**Exercise aim**
Please copy the records below word for word, leaving out the pictures.

++++ Provided data ++++

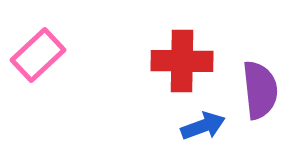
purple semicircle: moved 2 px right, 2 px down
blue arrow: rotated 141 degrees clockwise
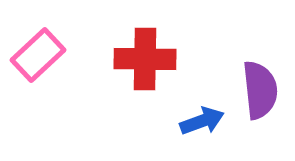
red cross: moved 37 px left, 2 px up
blue arrow: moved 1 px left, 5 px up
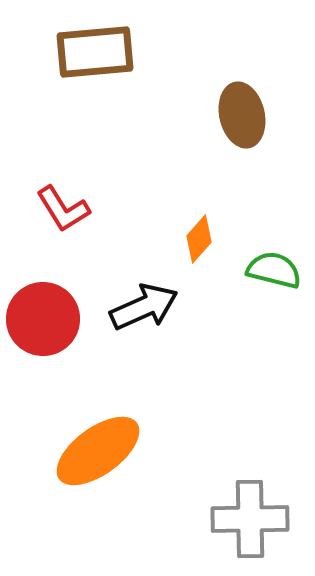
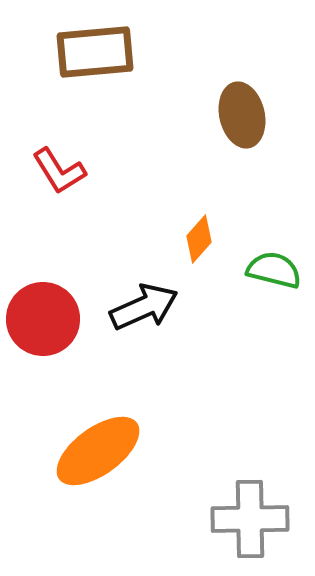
red L-shape: moved 4 px left, 38 px up
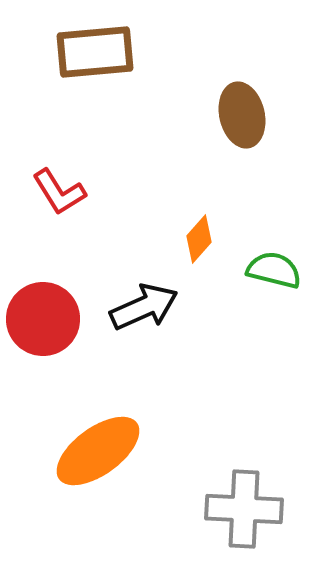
red L-shape: moved 21 px down
gray cross: moved 6 px left, 10 px up; rotated 4 degrees clockwise
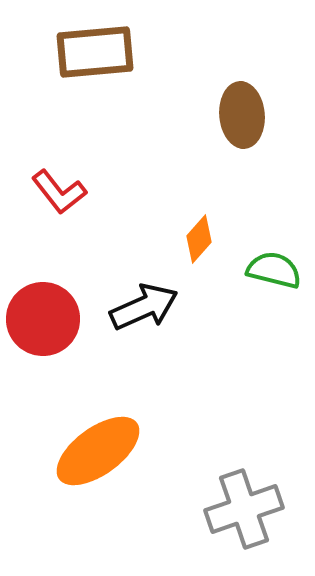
brown ellipse: rotated 8 degrees clockwise
red L-shape: rotated 6 degrees counterclockwise
gray cross: rotated 22 degrees counterclockwise
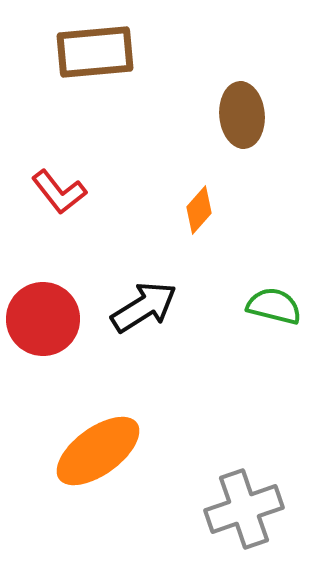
orange diamond: moved 29 px up
green semicircle: moved 36 px down
black arrow: rotated 8 degrees counterclockwise
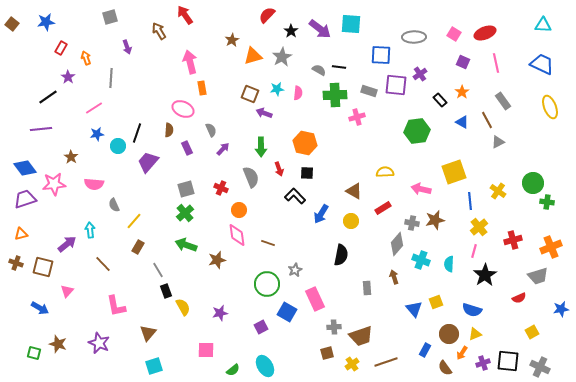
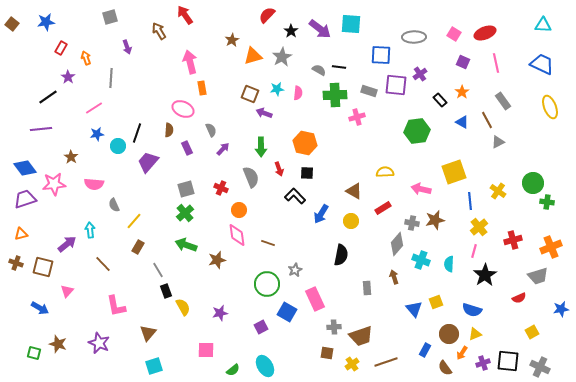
brown square at (327, 353): rotated 24 degrees clockwise
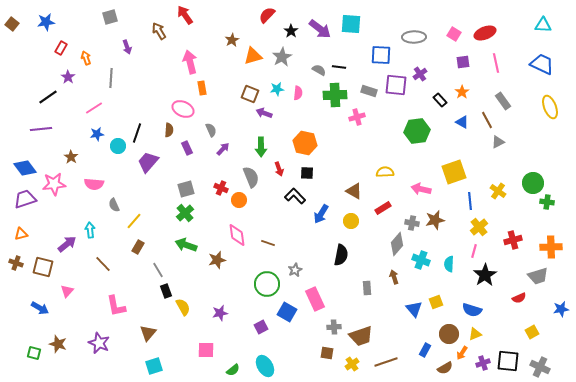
purple square at (463, 62): rotated 32 degrees counterclockwise
orange circle at (239, 210): moved 10 px up
orange cross at (551, 247): rotated 20 degrees clockwise
brown semicircle at (445, 368): rotated 84 degrees counterclockwise
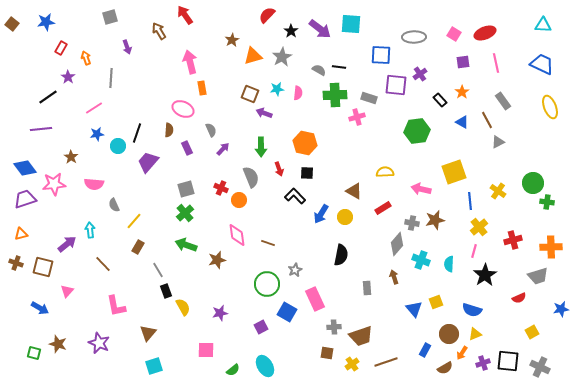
gray rectangle at (369, 91): moved 7 px down
yellow circle at (351, 221): moved 6 px left, 4 px up
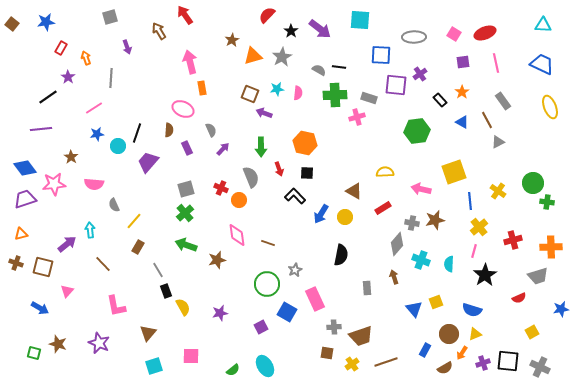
cyan square at (351, 24): moved 9 px right, 4 px up
pink square at (206, 350): moved 15 px left, 6 px down
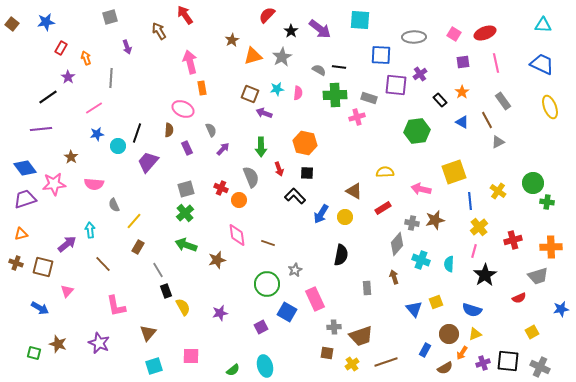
cyan ellipse at (265, 366): rotated 15 degrees clockwise
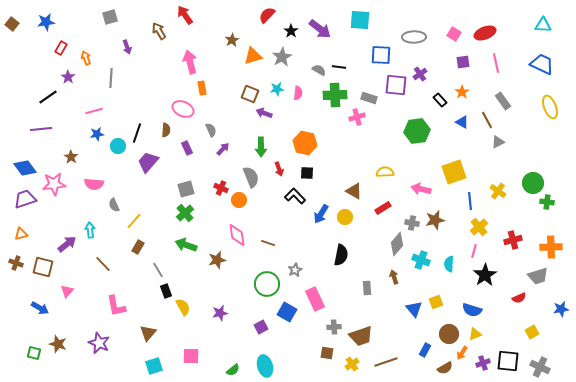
pink line at (94, 108): moved 3 px down; rotated 18 degrees clockwise
brown semicircle at (169, 130): moved 3 px left
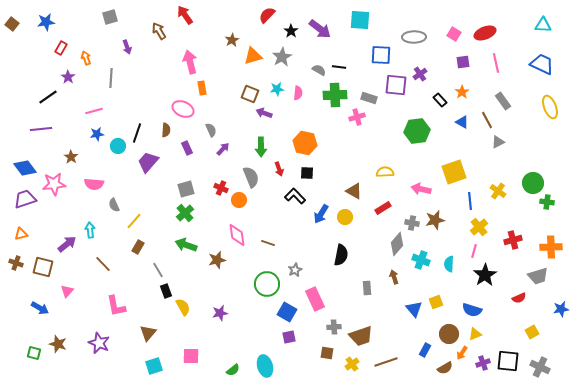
purple square at (261, 327): moved 28 px right, 10 px down; rotated 16 degrees clockwise
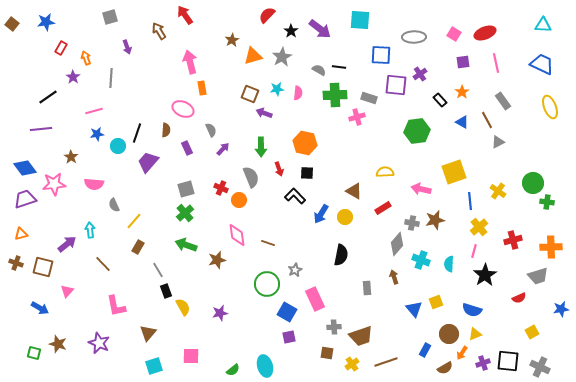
purple star at (68, 77): moved 5 px right
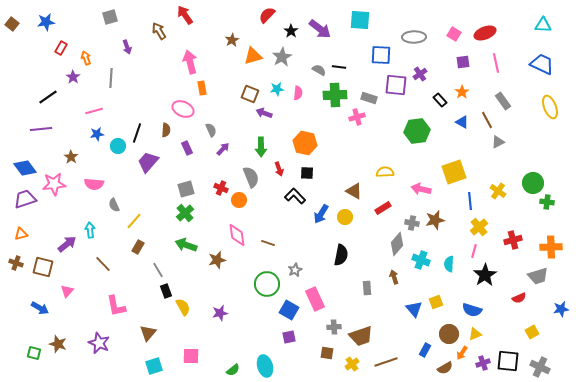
blue square at (287, 312): moved 2 px right, 2 px up
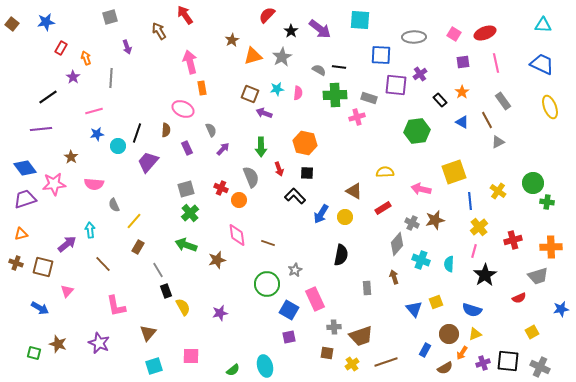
green cross at (185, 213): moved 5 px right
gray cross at (412, 223): rotated 16 degrees clockwise
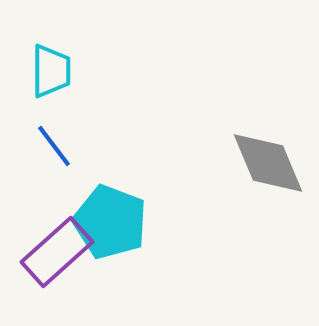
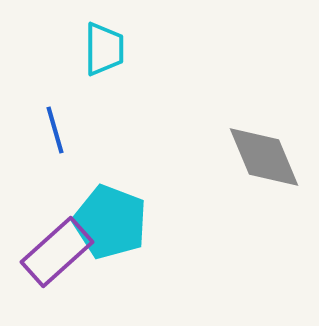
cyan trapezoid: moved 53 px right, 22 px up
blue line: moved 1 px right, 16 px up; rotated 21 degrees clockwise
gray diamond: moved 4 px left, 6 px up
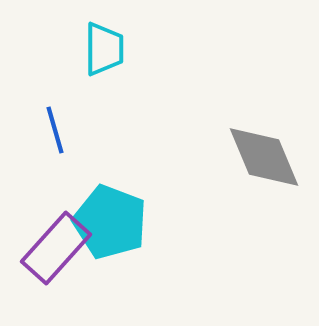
purple rectangle: moved 1 px left, 4 px up; rotated 6 degrees counterclockwise
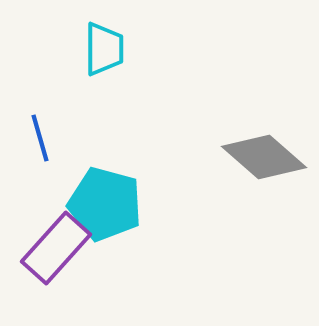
blue line: moved 15 px left, 8 px down
gray diamond: rotated 26 degrees counterclockwise
cyan pentagon: moved 5 px left, 18 px up; rotated 6 degrees counterclockwise
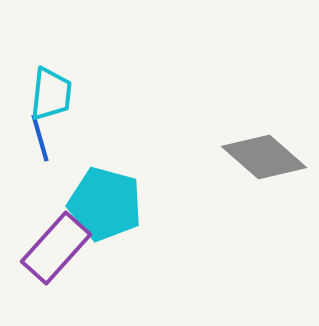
cyan trapezoid: moved 53 px left, 45 px down; rotated 6 degrees clockwise
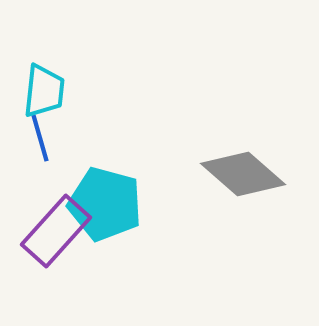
cyan trapezoid: moved 7 px left, 3 px up
gray diamond: moved 21 px left, 17 px down
purple rectangle: moved 17 px up
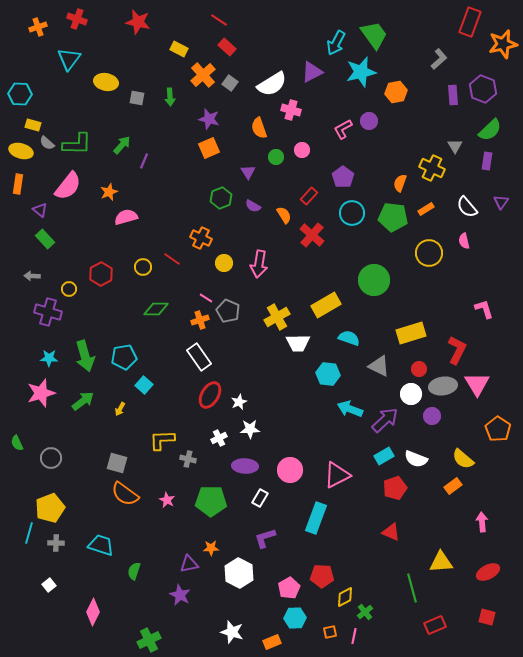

++++

**Reply to the exercise**
purple semicircle: moved 2 px right, 2 px down
blue arrow: rotated 141 degrees clockwise
red cross: moved 37 px left, 2 px up
blue arrow: moved 1 px left, 5 px up
red L-shape: moved 4 px left, 38 px up
red L-shape: moved 21 px down
gray cross: moved 6 px left, 10 px up; rotated 4 degrees clockwise
brown ellipse: rotated 8 degrees clockwise
red L-shape: rotated 6 degrees counterclockwise
gray cross: rotated 22 degrees counterclockwise
orange diamond: moved 29 px up
green semicircle: moved 36 px down
black arrow: rotated 8 degrees counterclockwise
brown square at (327, 353): rotated 24 degrees clockwise
purple square at (463, 62): rotated 32 degrees counterclockwise
orange circle at (239, 210): moved 10 px up
orange cross at (551, 247): rotated 20 degrees clockwise
brown semicircle at (445, 368): rotated 84 degrees counterclockwise
gray rectangle at (369, 91): moved 7 px down
yellow circle at (351, 221): moved 6 px left, 4 px up
cyan square at (351, 24): moved 9 px right, 4 px up
pink square at (206, 350): moved 15 px left, 6 px down
cyan ellipse at (265, 366): rotated 15 degrees clockwise
pink line at (94, 108): moved 3 px down; rotated 18 degrees clockwise
brown semicircle at (169, 130): moved 3 px left
purple square at (261, 327): moved 28 px right, 10 px down; rotated 16 degrees clockwise
purple star at (68, 77): moved 5 px right
blue square at (287, 312): moved 2 px right, 2 px up
green cross at (185, 213): moved 5 px right
gray cross at (412, 223): rotated 16 degrees clockwise
cyan trapezoid: moved 53 px right, 22 px up
blue line: moved 1 px right, 16 px up; rotated 21 degrees clockwise
gray diamond: moved 4 px left, 6 px up
purple rectangle: moved 1 px left, 4 px up; rotated 6 degrees counterclockwise
blue line: moved 15 px left, 8 px down
gray diamond: rotated 26 degrees counterclockwise
cyan pentagon: moved 5 px left, 18 px up; rotated 6 degrees counterclockwise
cyan trapezoid: moved 53 px left, 45 px down; rotated 6 degrees clockwise
cyan trapezoid: moved 7 px left, 3 px up
gray diamond: moved 21 px left, 17 px down
purple rectangle: moved 17 px up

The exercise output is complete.